__Given data__

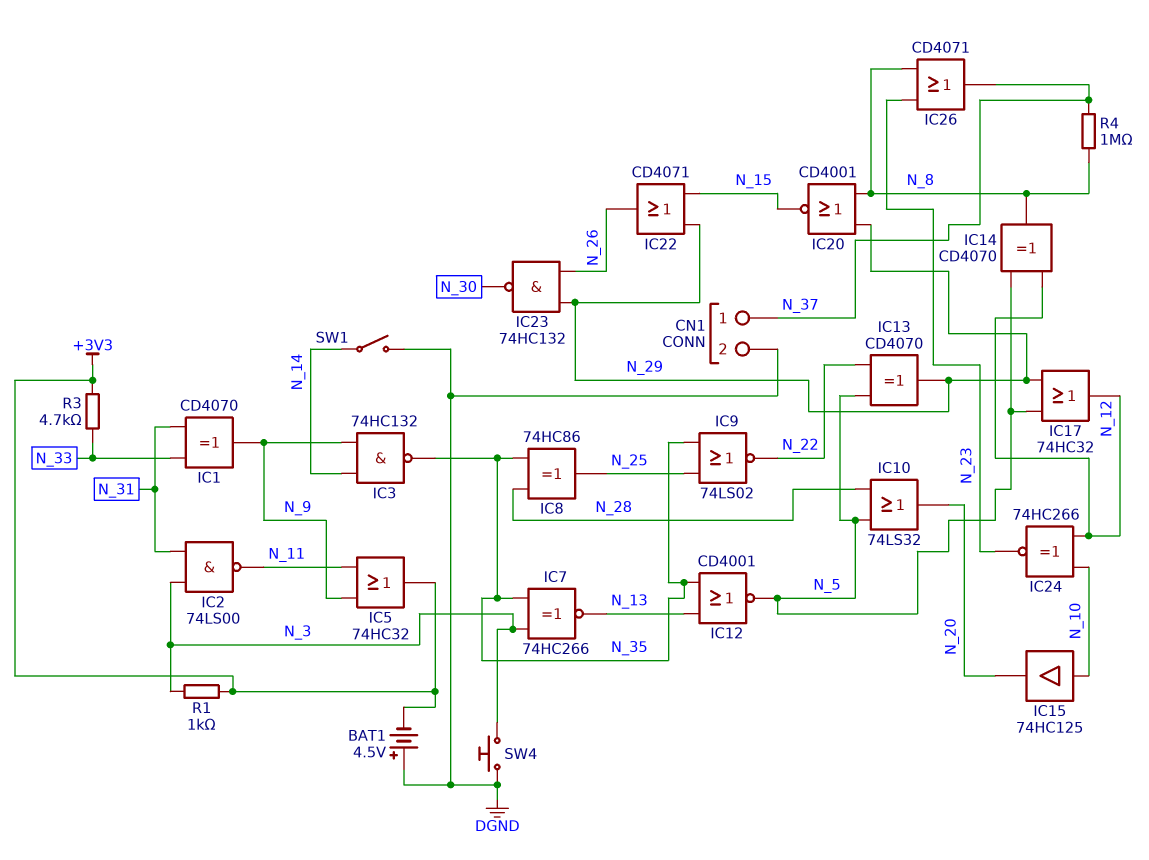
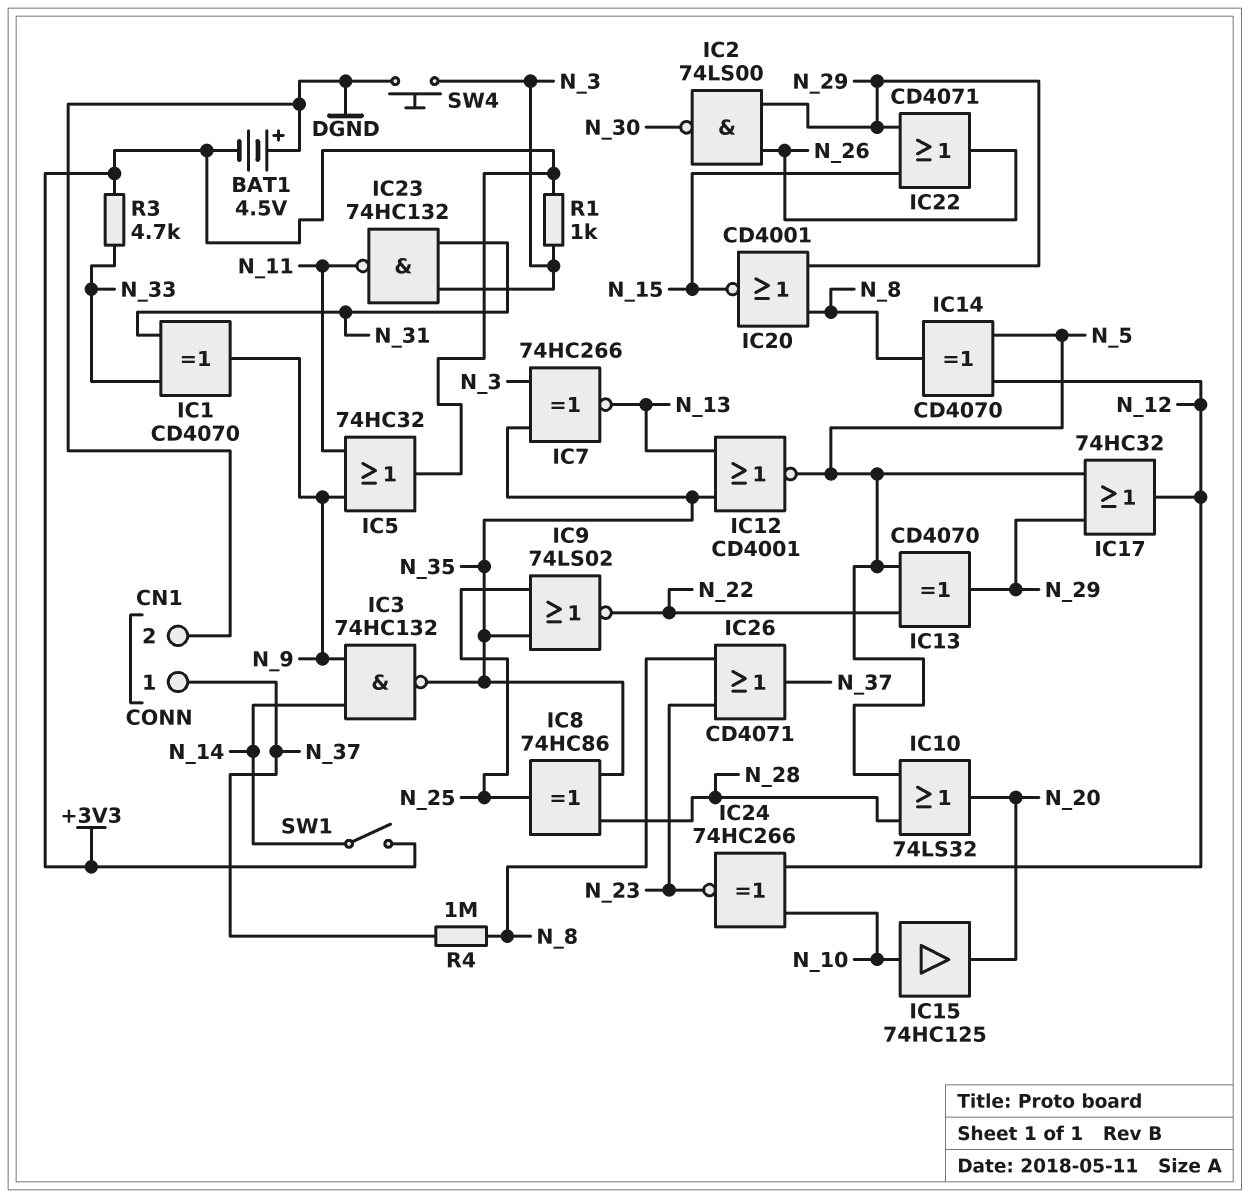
IC2: NAND 74LS00 (in N_3, in N_31, out N_11) -> NAND 74LS00 (in N_26, in N_29, out N_30)
IC23: NAND 74HC132 (in N_26, in N_29, out N_30) -> NAND 74HC132 (in N_3, in N_31, out N_11)
SW1: switch (DGND, N_14) -> switch (+3V3, N_14)

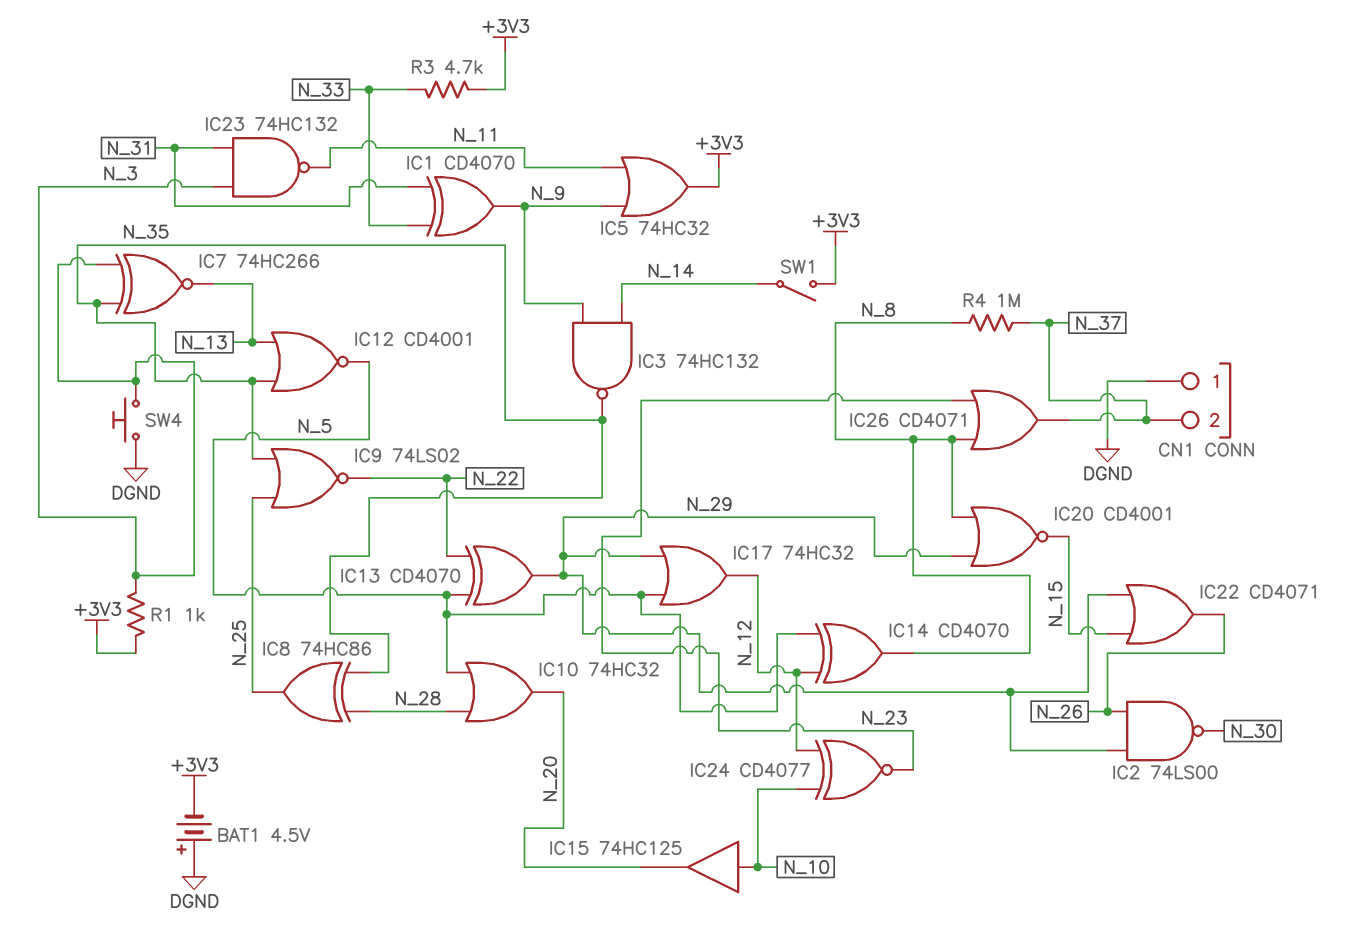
CN1 pin 1: N_37 -> DGND
CN1 pin 2: DGND -> N_37
IC10: OR 74LS32 (in N_5, in N_28, out N_20) -> OR 74HC32 (in N_5, in N_28, out N_20)
IC24: XNOR 74HC266 (in N_10, in N_12, out N_23) -> XNOR CD4077 (in N_10, in N_12, out N_23)

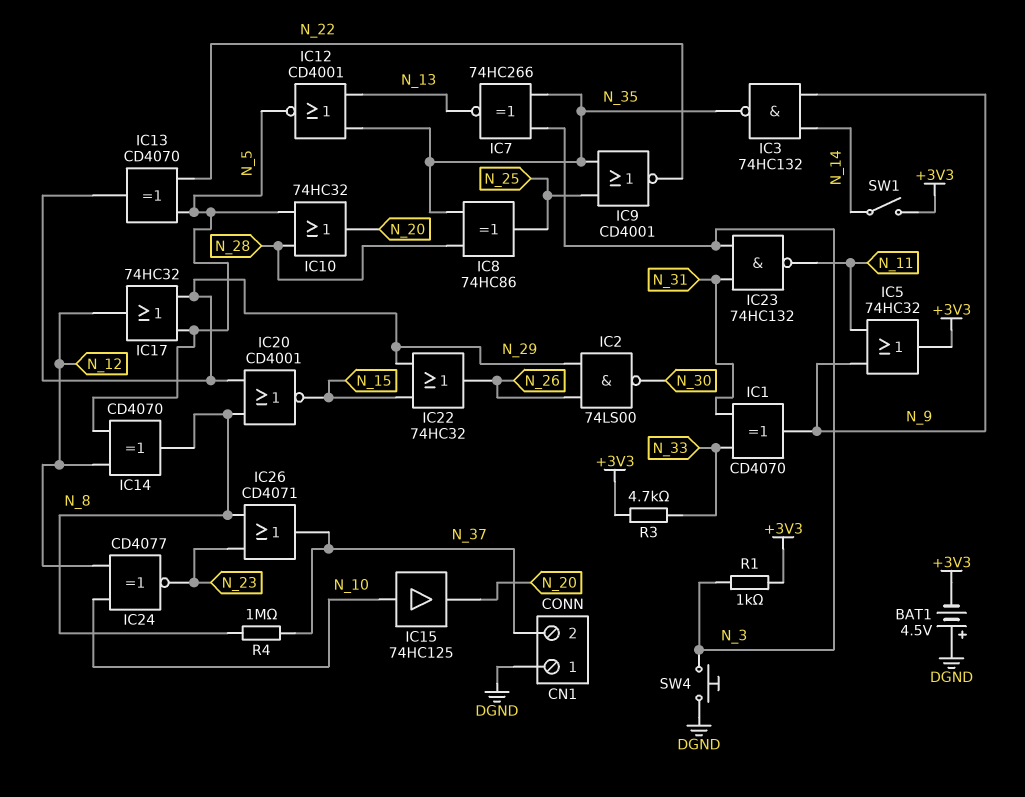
IC9: NOR 74LS02 (in N_25, in N_35, out N_22) -> NOR CD4001 (in N_25, in N_35, out N_22)
IC22: OR CD4071 (in N_15, in N_29, out N_26) -> OR 74HC32 (in N_15, in N_29, out N_26)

__Prompt__
Write the lines out verbatim, from the one with "IC9: NOR 74LS02" through the last line of the entries, and stop there.

__Answer box__
IC9: NOR 74LS02 (in N_25, in N_35, out N_22) -> NOR CD4001 (in N_25, in N_35, out N_22)
IC22: OR CD4071 (in N_15, in N_29, out N_26) -> OR 74HC32 (in N_15, in N_29, out N_26)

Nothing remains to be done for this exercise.